The expected answer is the set of lines in the data below between the line holding "BT101: 3.7V (plus" and the line holding "R102: 68 (JP103/1, VDD) -> none", inclusive, written out exactly.

**Given data**
-- -- --

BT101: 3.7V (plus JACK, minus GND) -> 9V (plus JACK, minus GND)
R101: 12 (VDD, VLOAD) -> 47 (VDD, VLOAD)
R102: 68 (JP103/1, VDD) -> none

-- -- --

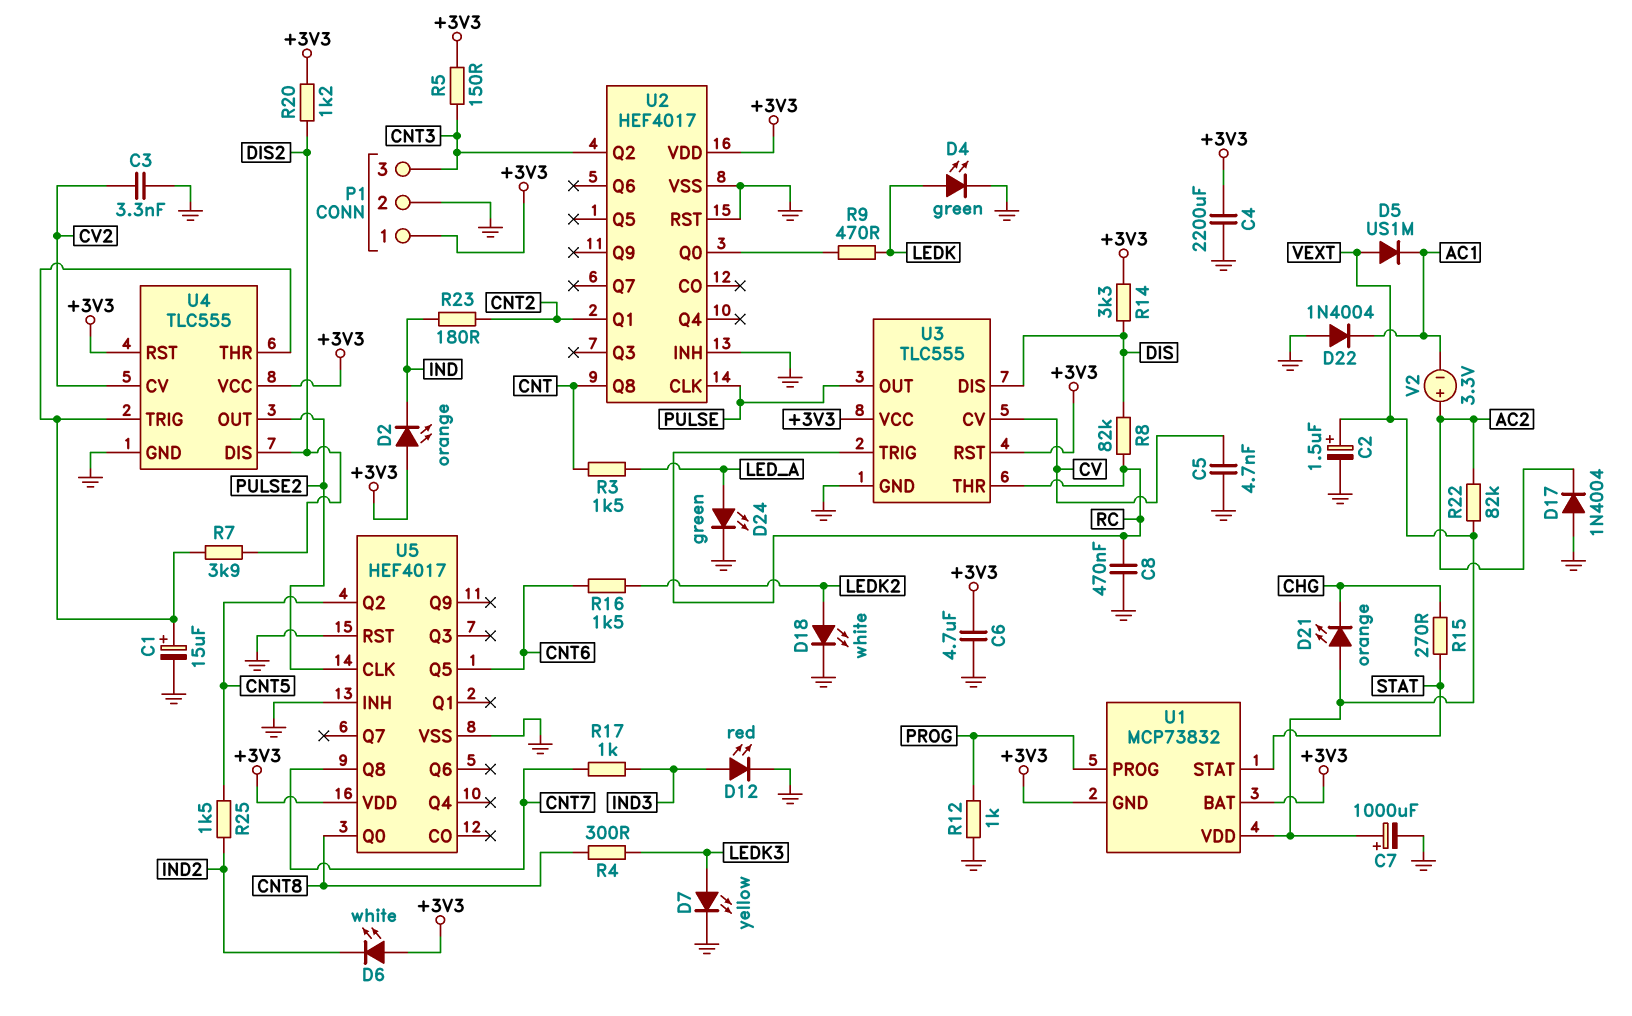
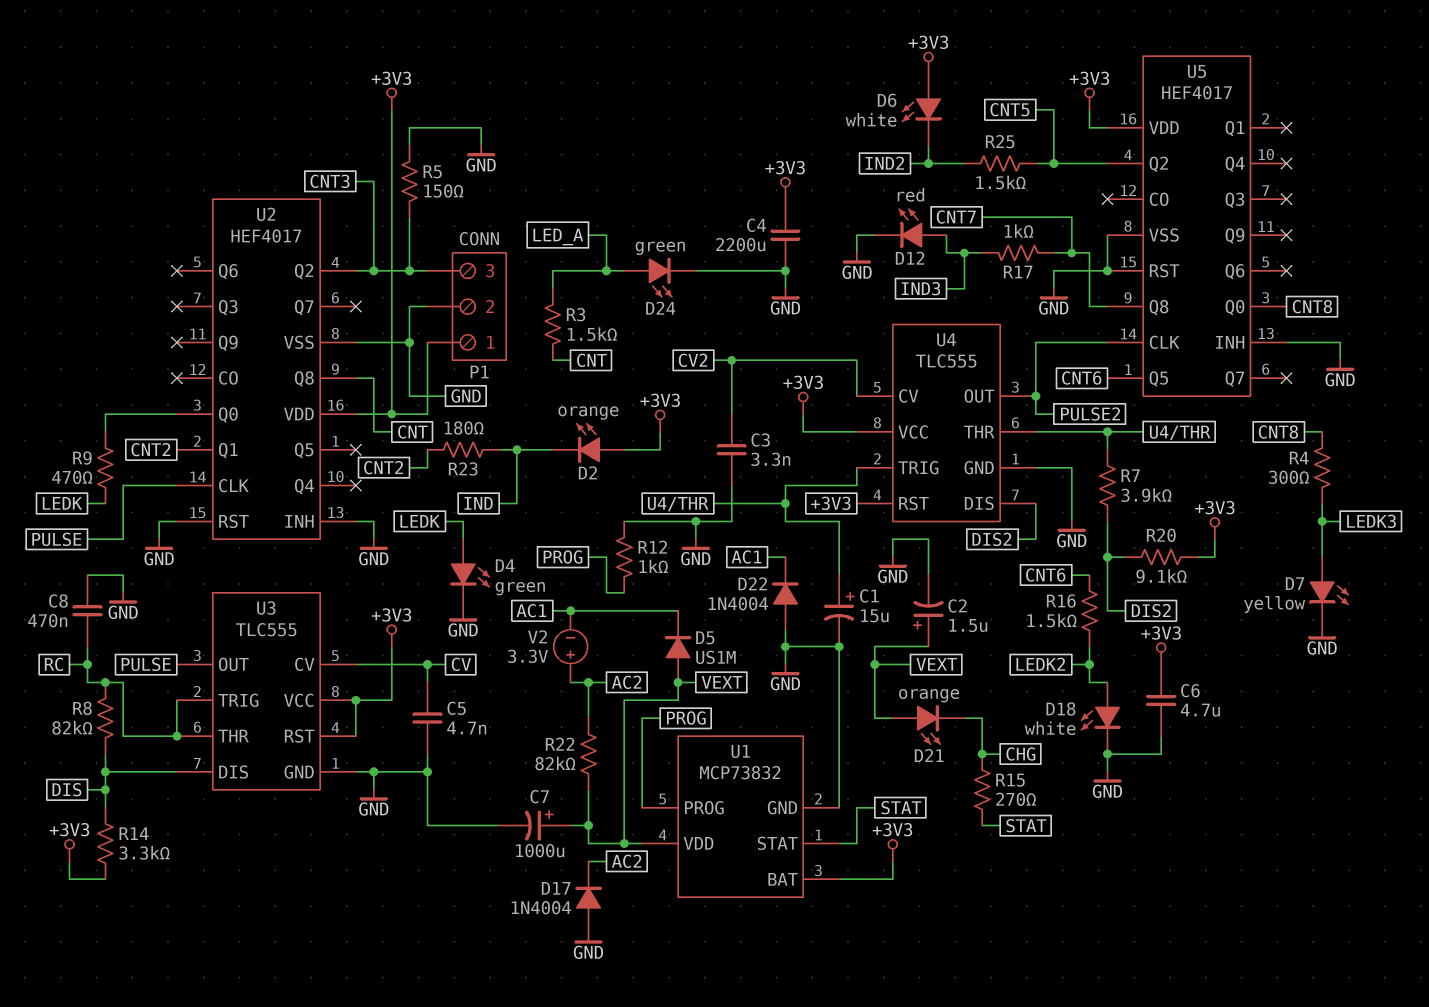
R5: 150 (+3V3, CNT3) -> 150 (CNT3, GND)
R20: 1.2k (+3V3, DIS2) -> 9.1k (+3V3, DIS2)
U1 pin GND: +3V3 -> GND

-- -- --

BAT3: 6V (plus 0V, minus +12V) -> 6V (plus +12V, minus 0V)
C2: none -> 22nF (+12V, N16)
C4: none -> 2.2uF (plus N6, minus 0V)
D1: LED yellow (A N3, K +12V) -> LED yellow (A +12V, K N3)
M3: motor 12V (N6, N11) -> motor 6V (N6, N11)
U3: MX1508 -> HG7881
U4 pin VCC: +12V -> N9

-- -- --

**Result for this exercise**
BT101: 3.7V (plus JACK, minus GND) -> 9V (plus JACK, minus GND)
R101: 12 (VDD, VLOAD) -> 47 (VDD, VLOAD)
R102: 68 (JP103/1, VDD) -> none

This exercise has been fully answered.